**PROBLEM TO WORK ON**
In the records that come next, find every line with "pink". Return those lines.

Saved entries
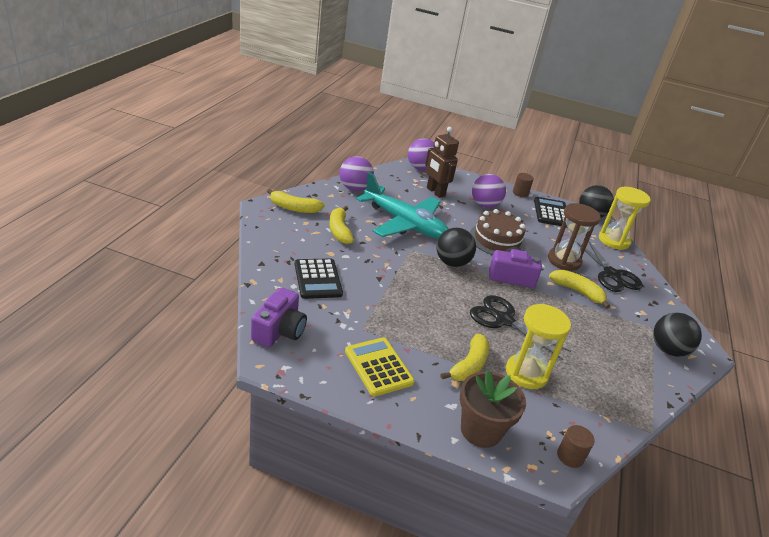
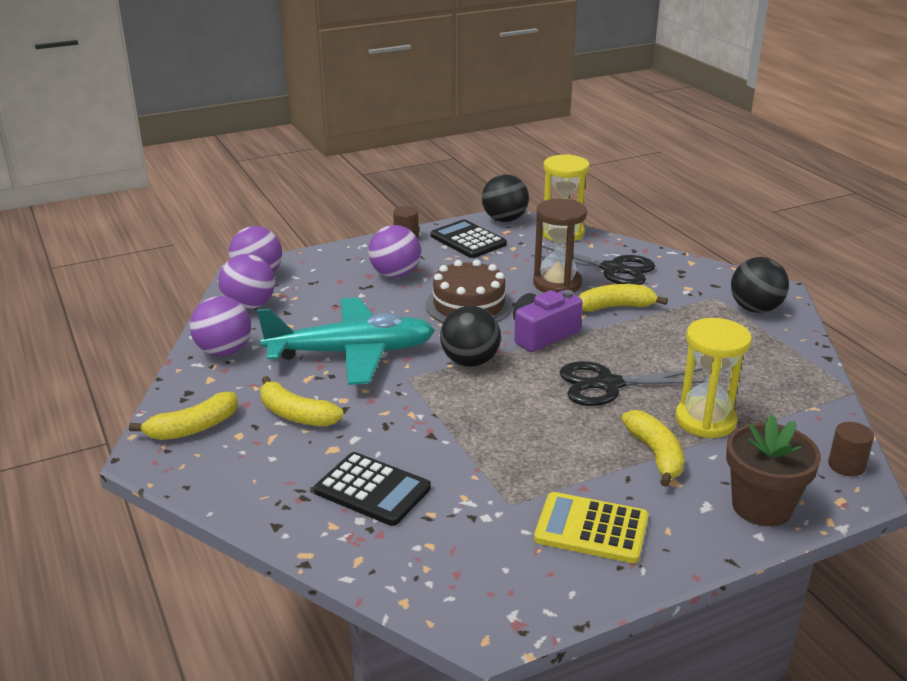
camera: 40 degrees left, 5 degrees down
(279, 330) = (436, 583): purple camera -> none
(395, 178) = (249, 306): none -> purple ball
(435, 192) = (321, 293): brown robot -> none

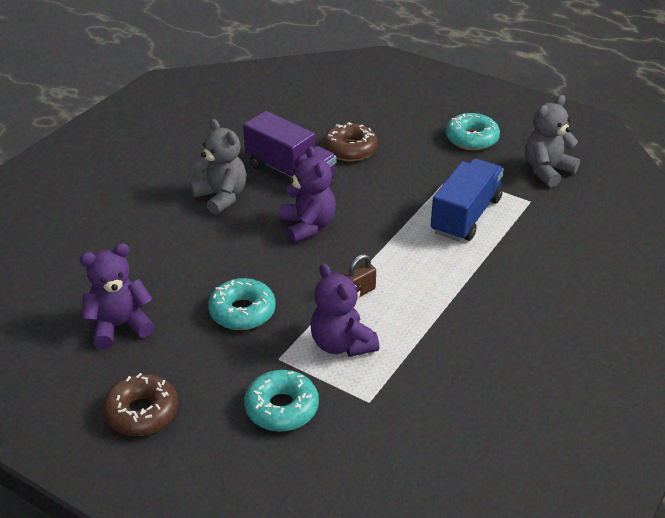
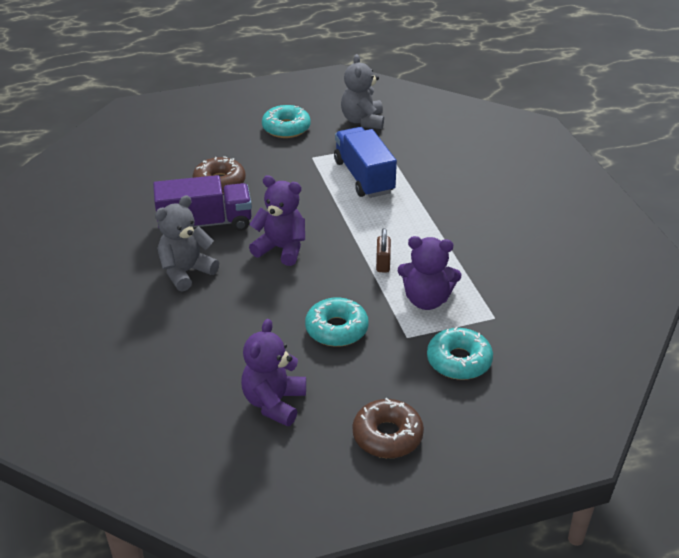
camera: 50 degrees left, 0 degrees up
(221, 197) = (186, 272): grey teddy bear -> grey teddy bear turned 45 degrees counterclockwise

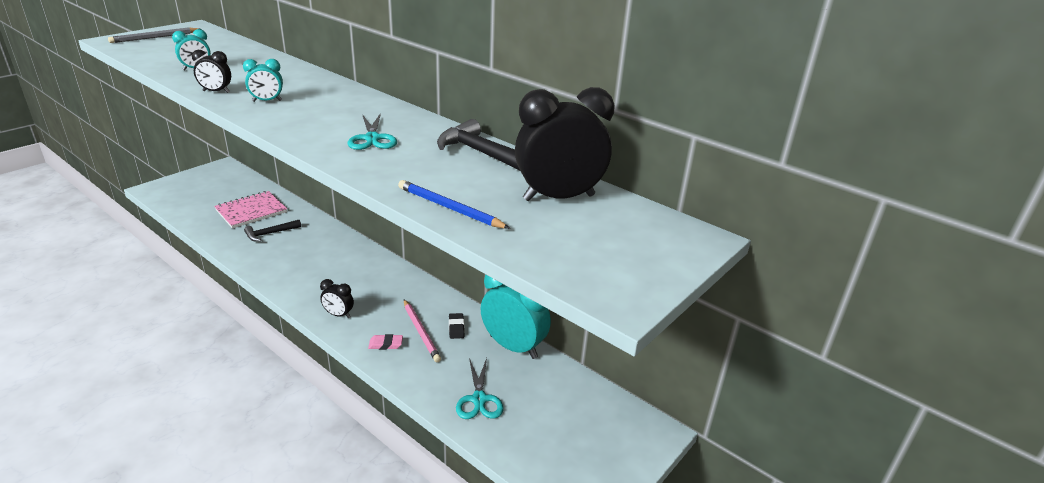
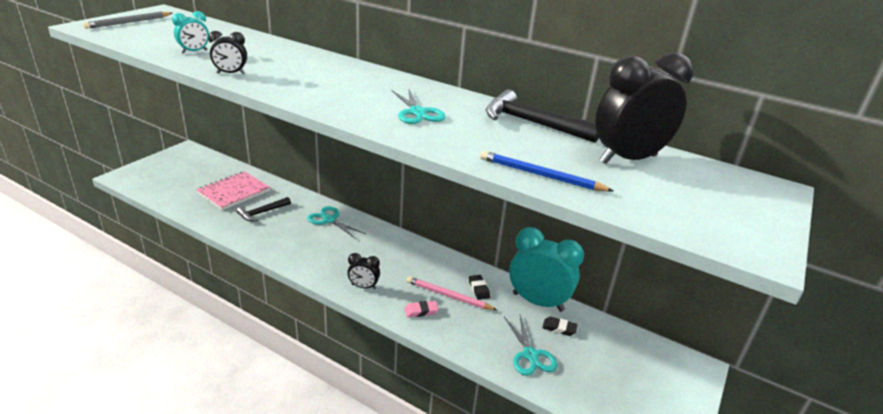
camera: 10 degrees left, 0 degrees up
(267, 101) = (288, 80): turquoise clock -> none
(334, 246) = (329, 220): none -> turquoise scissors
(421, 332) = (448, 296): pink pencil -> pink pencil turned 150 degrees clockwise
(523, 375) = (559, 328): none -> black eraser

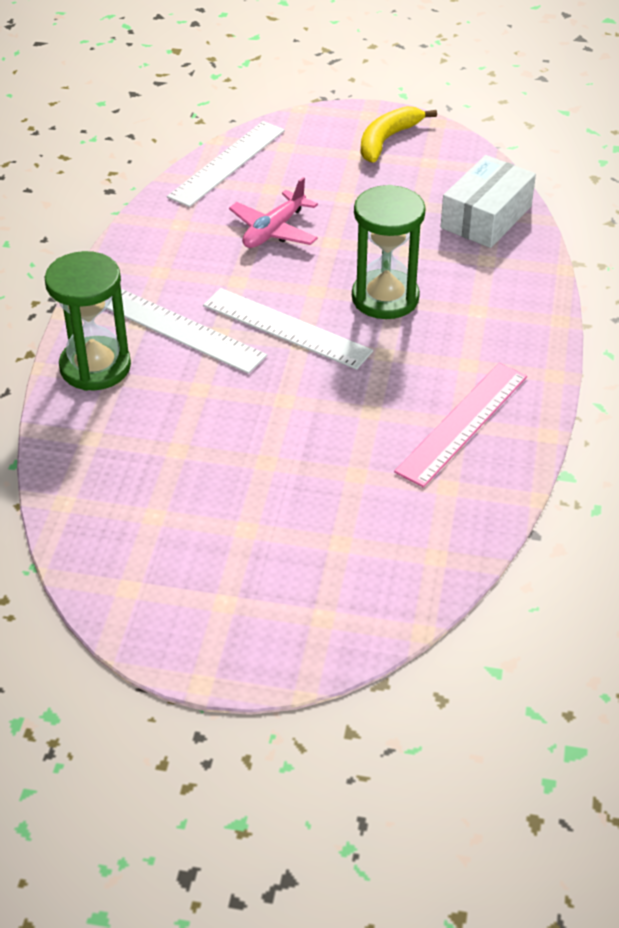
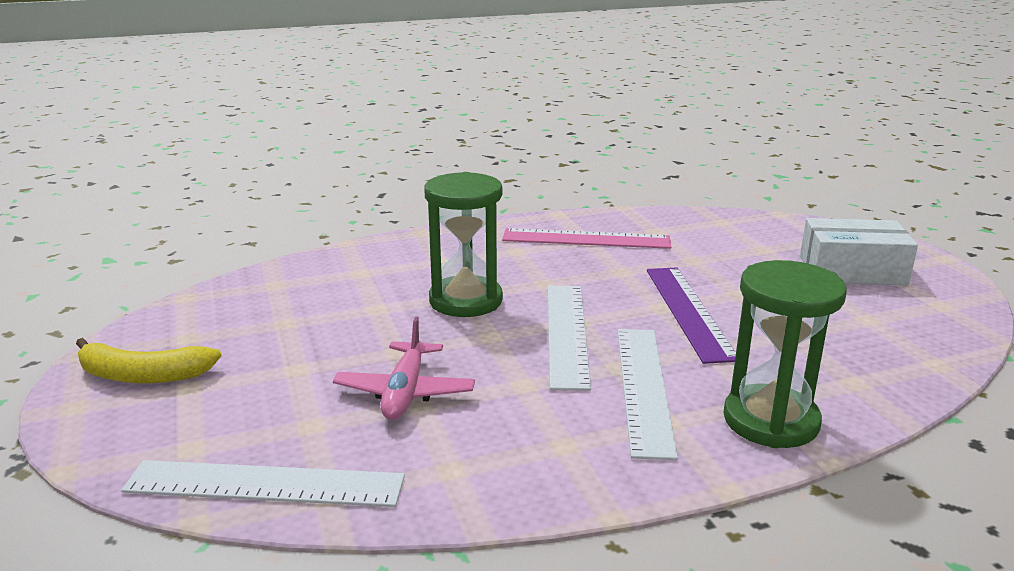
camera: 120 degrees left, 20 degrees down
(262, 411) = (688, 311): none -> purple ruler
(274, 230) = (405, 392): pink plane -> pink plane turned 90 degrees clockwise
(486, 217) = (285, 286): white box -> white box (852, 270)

**ANSWER SECTION**
(421, 332) = (448, 296): pink pencil -> pink pencil turned 150 degrees clockwise
(274, 230) = (405, 392): pink plane -> pink plane turned 90 degrees clockwise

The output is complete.